- **TASK REQUIREMENTS**
From the data below, copy exactly the lines that lie between the one holding "(463, 113) = (335, 147): none -> red pan" and the one holding "(558, 244) = (567, 166): brown", including both, and nothing more.

- **TASK DATA**

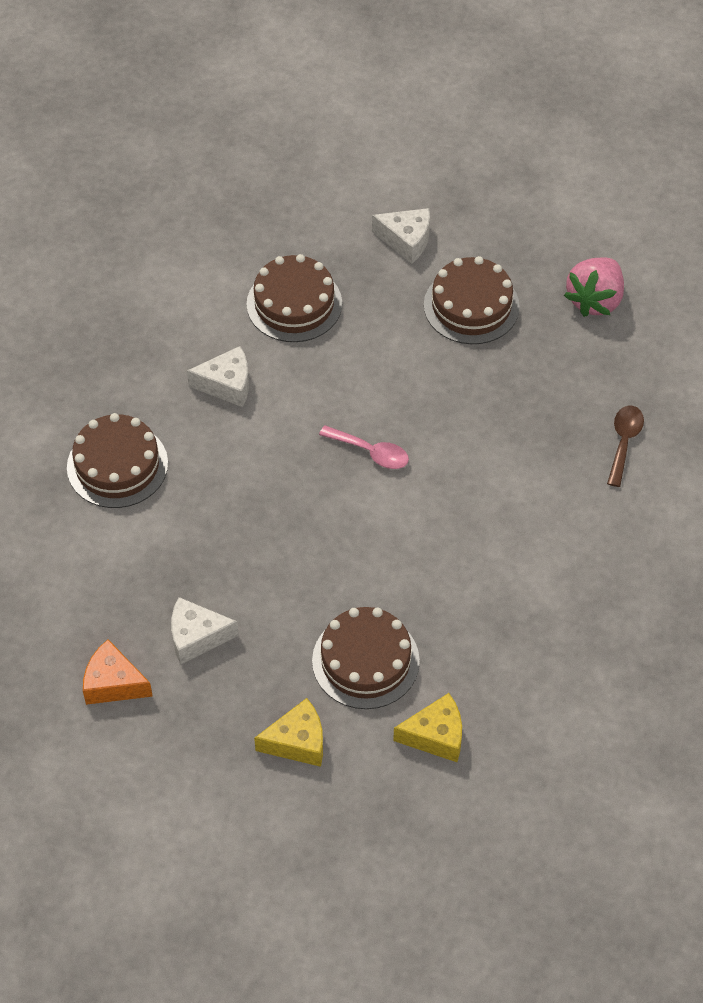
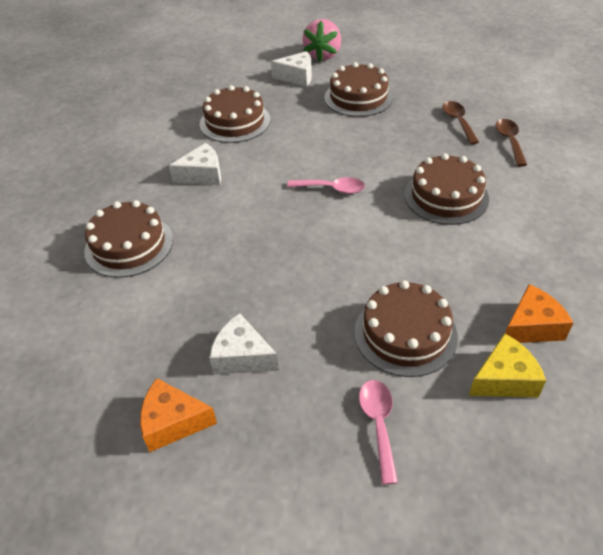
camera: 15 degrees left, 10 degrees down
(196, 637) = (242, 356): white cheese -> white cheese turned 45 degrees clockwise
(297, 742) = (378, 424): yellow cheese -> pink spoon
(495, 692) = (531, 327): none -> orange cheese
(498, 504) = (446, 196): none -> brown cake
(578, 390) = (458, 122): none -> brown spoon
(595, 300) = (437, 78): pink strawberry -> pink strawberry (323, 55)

...

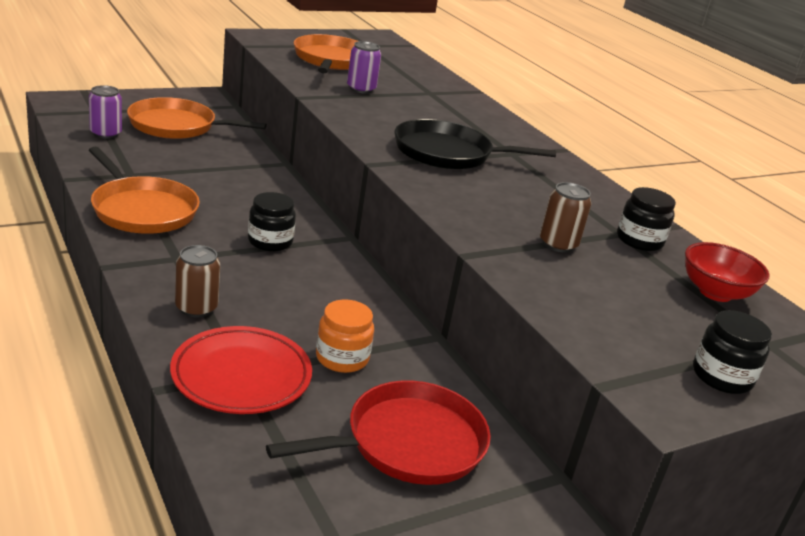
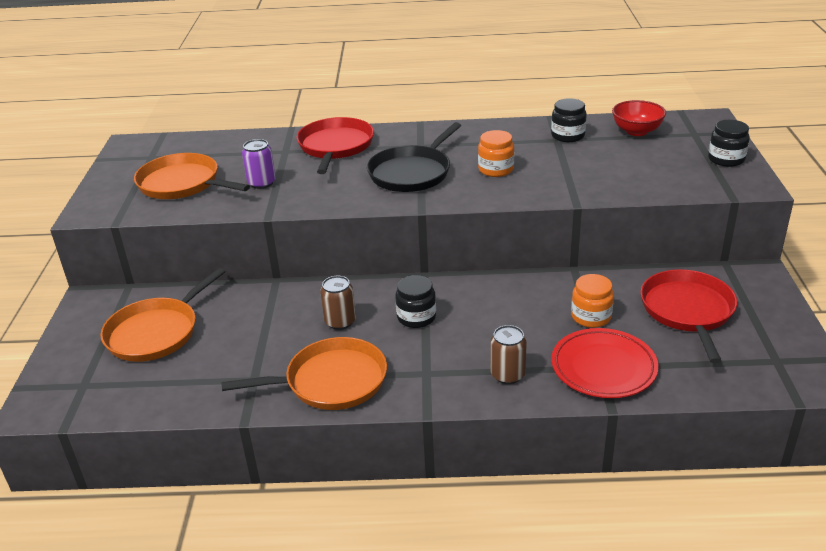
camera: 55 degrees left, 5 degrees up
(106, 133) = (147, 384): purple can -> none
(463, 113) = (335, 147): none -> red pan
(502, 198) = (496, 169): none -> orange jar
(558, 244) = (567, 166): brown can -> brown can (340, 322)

- **RESPONSE TO THIS TASK**
(463, 113) = (335, 147): none -> red pan
(502, 198) = (496, 169): none -> orange jar
(558, 244) = (567, 166): brown can -> brown can (340, 322)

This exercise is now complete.